▶ _Brief_
Whenever the word "grey" appears in a line of the data below, copy that line.

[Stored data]
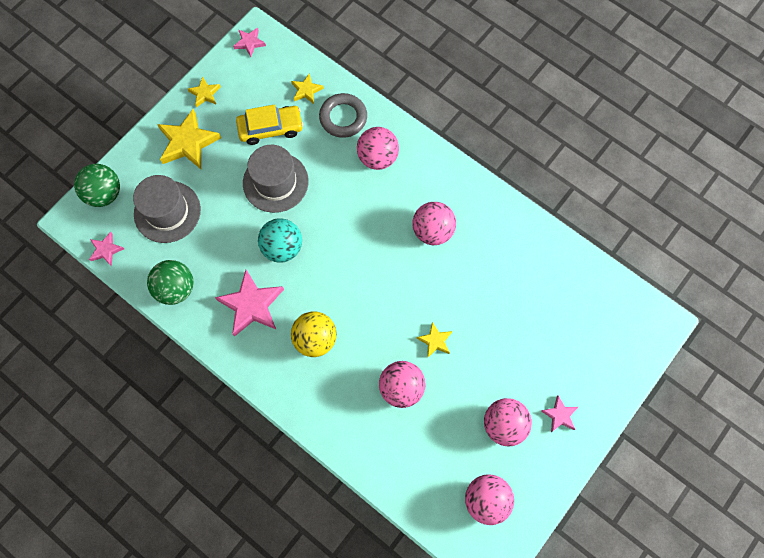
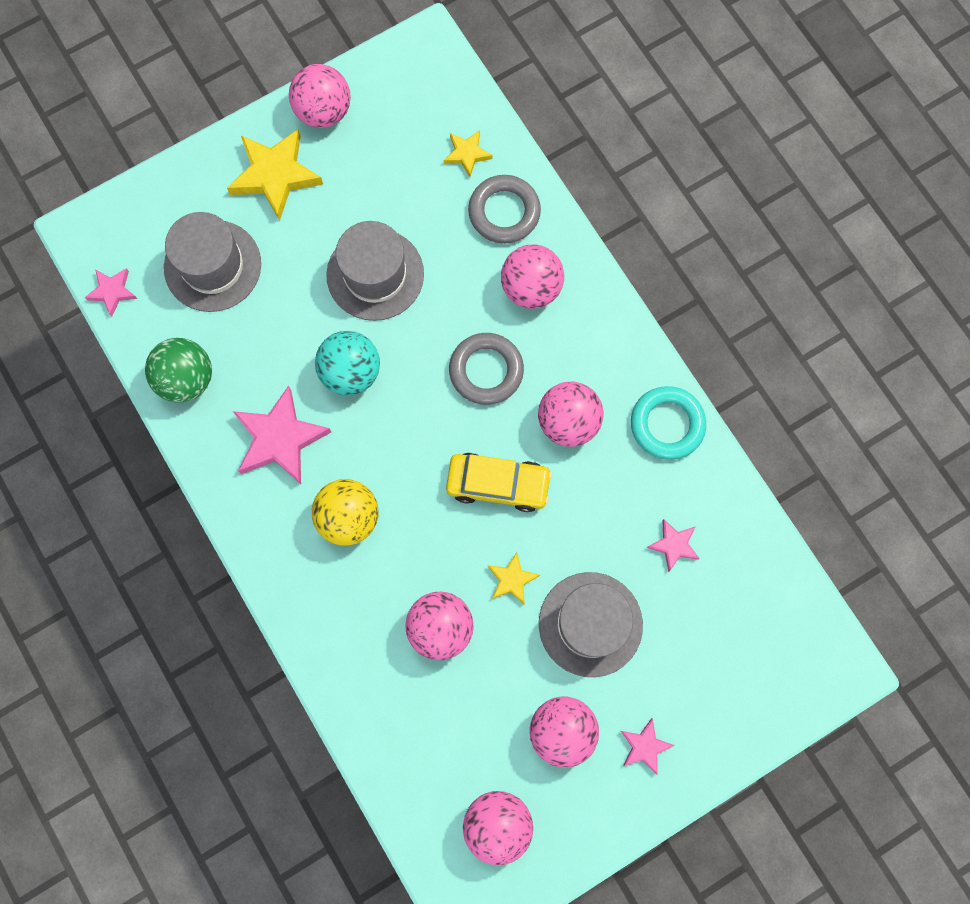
camera: 20 degrees right, 5 degrees up
(104, 194) = (137, 211): green ball -> none
(205, 93) = (323, 111): yellow star -> pink ball
(249, 43) = (412, 56): pink star -> pink star (673, 545)
(270, 128) = (396, 193): yellow car -> yellow car (498, 484)
(369, 217) = (486, 370): none -> grey ring
(494, 212) = (667, 424): none -> turquoise ring
(495, 351) = (590, 624): none -> grey hat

▶ _Result below_
(369, 217) = (486, 370): none -> grey ring
(495, 351) = (590, 624): none -> grey hat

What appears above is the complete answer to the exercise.